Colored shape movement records
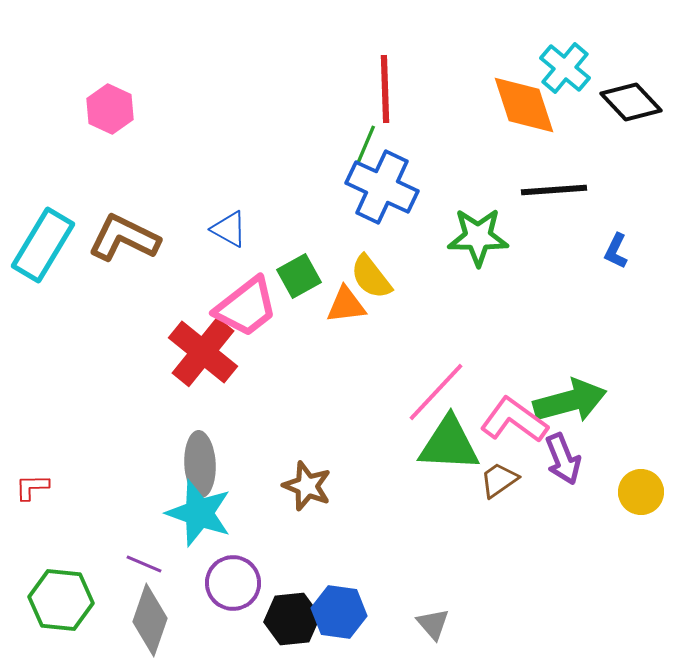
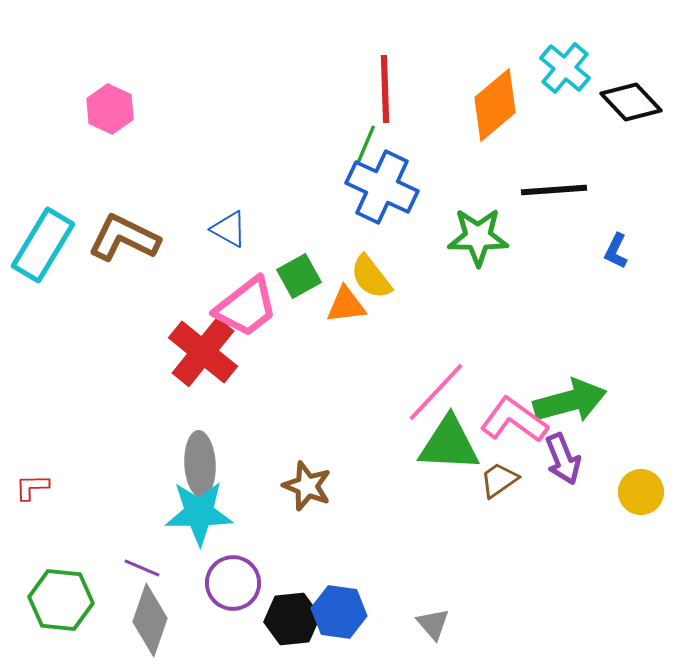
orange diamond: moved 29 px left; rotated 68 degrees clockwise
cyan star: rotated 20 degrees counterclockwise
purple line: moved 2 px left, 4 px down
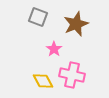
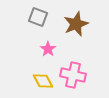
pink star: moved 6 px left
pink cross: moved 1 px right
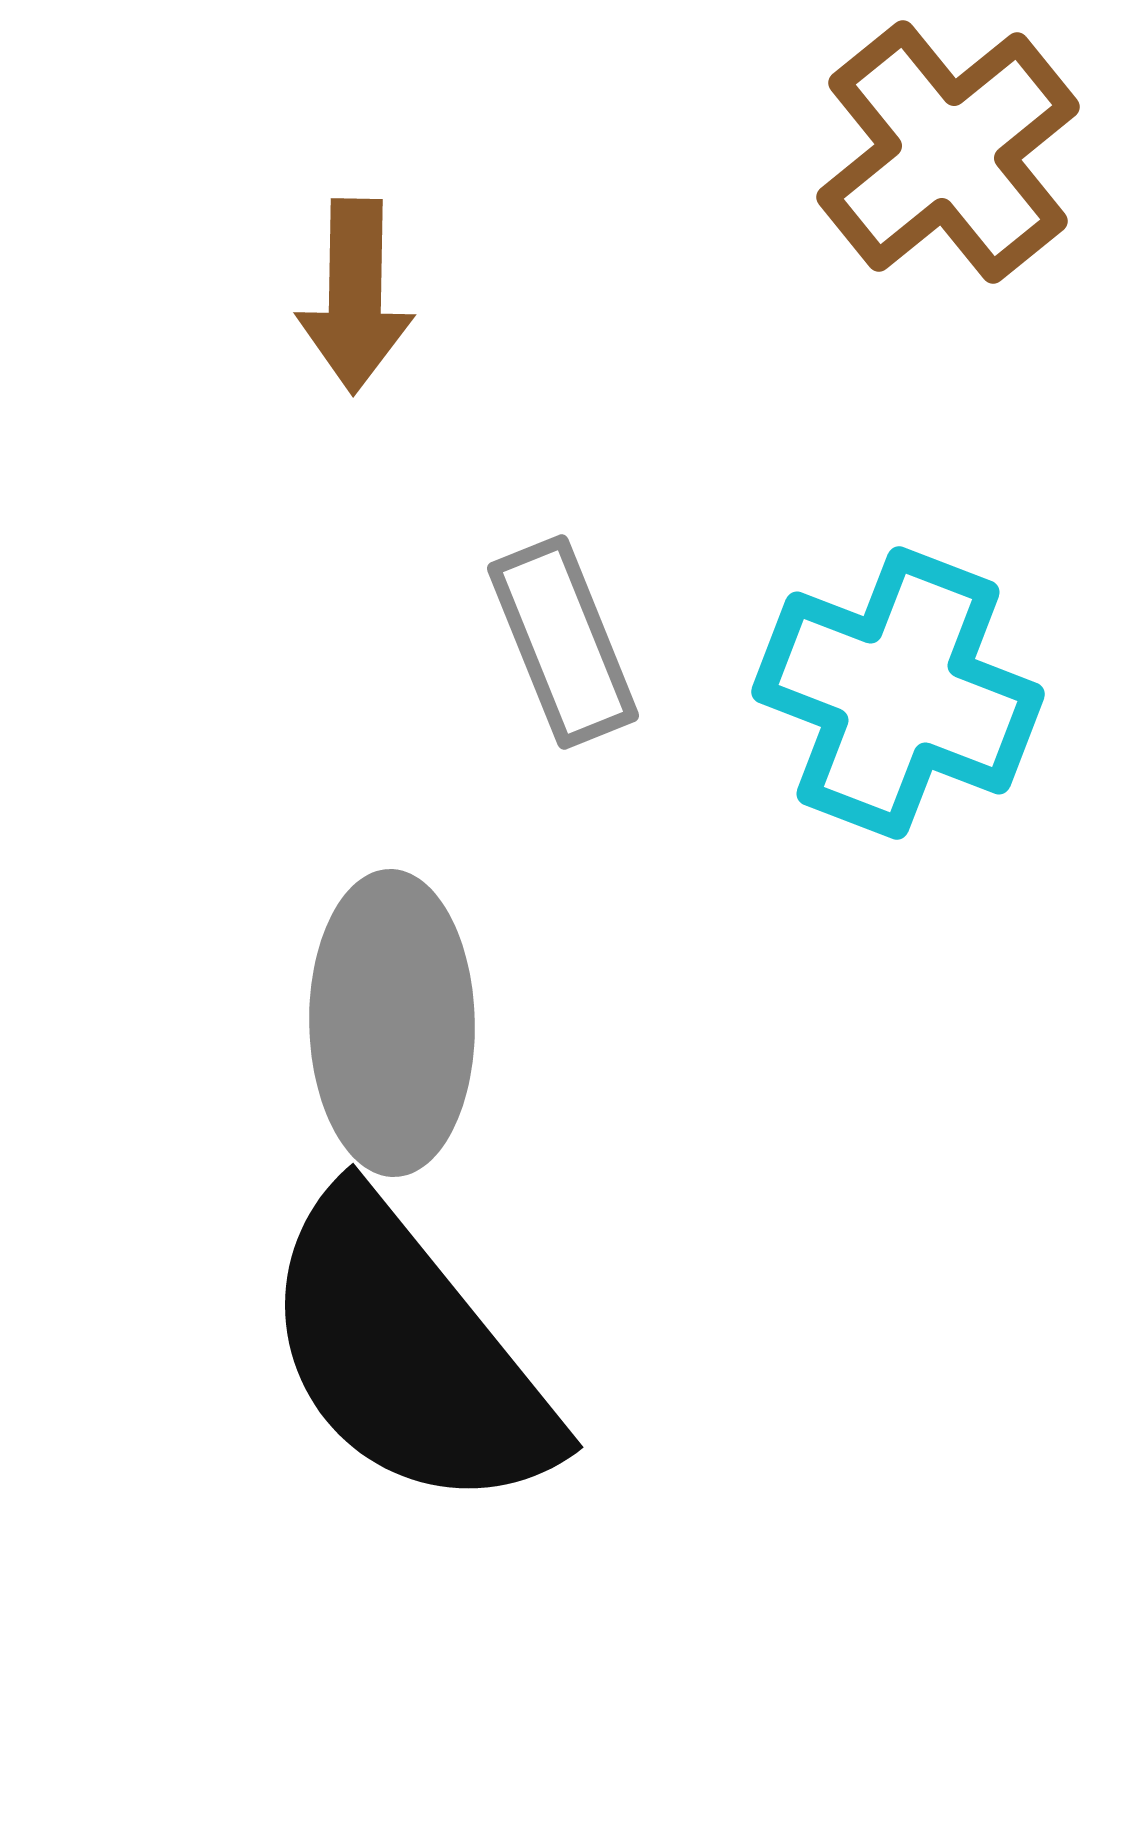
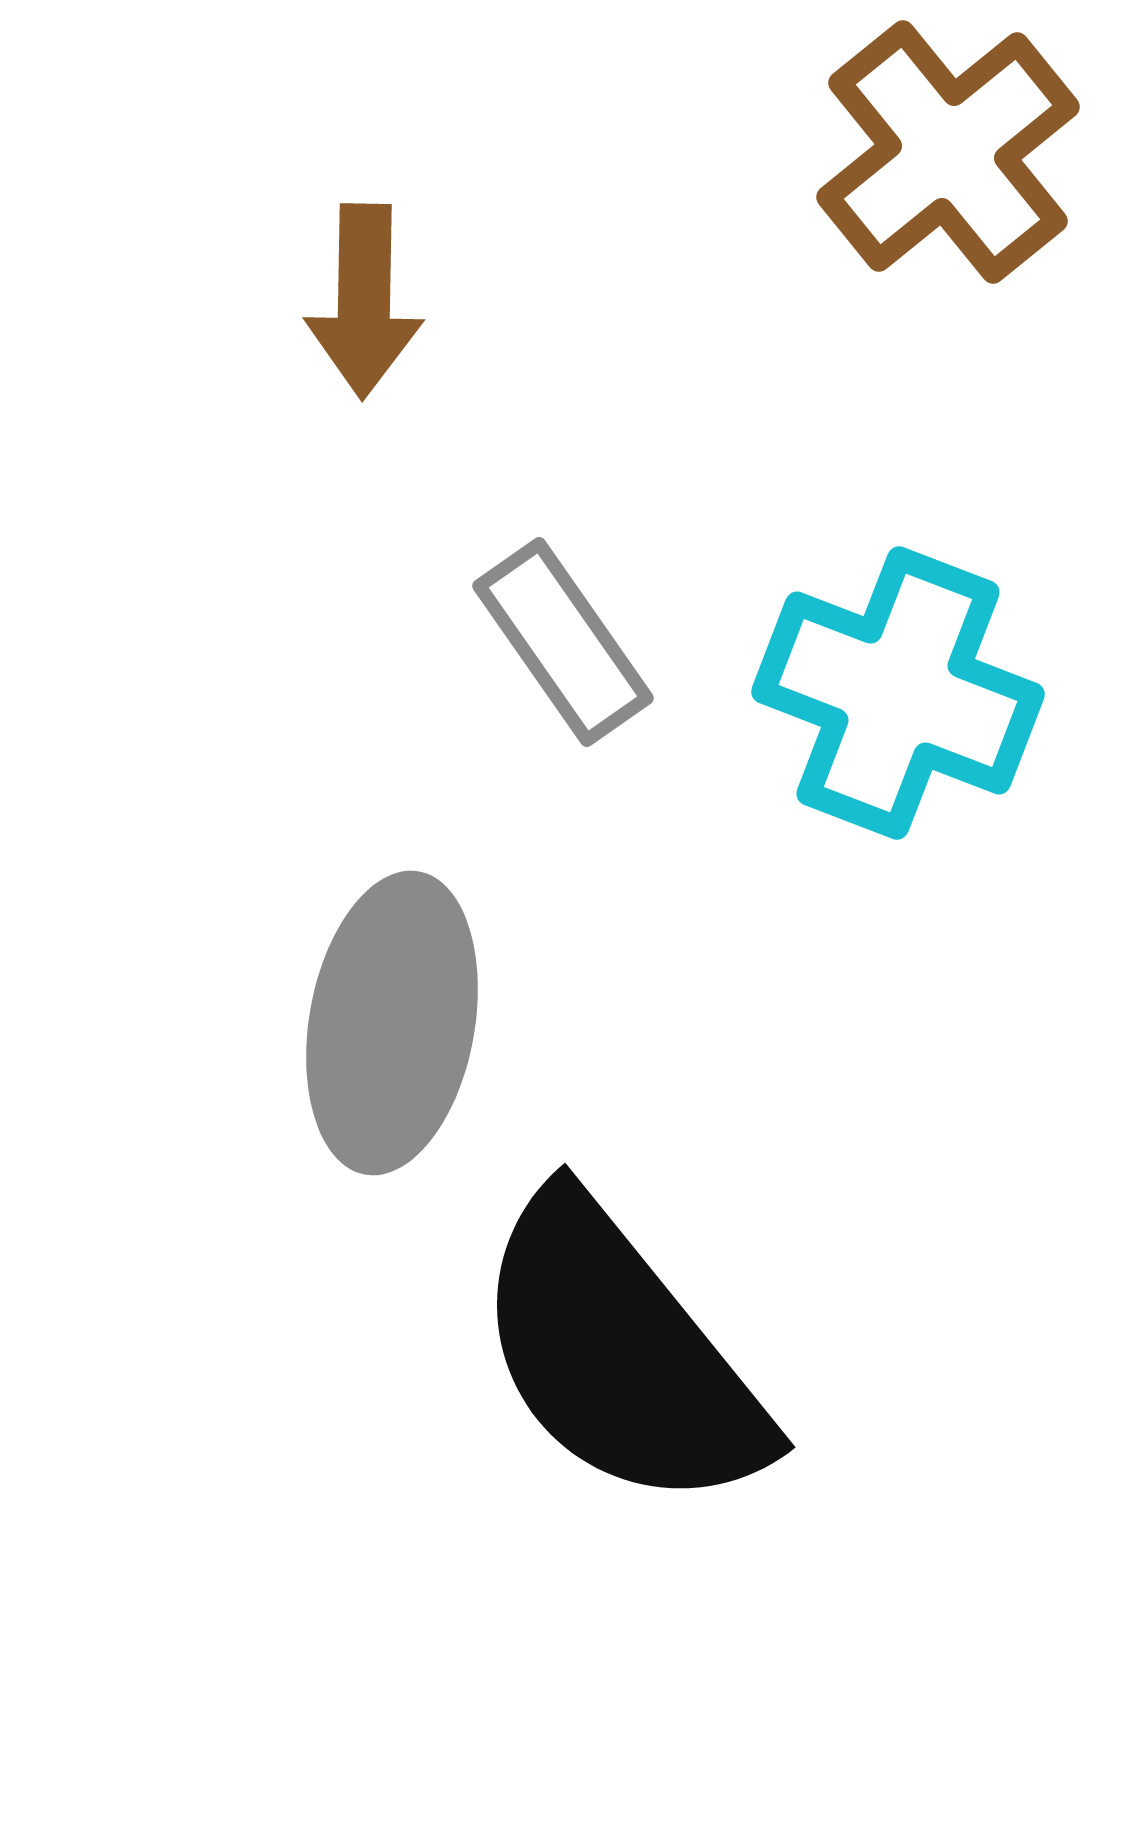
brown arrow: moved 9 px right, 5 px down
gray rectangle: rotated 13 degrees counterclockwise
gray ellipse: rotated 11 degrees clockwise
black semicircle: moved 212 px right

WHAT YOU WILL DO
A copy of each line in the data above that holds the string "star" is needed.

ANSWER TO THIS EXERCISE
cyan star: rotated 20 degrees counterclockwise
pink star: moved 6 px left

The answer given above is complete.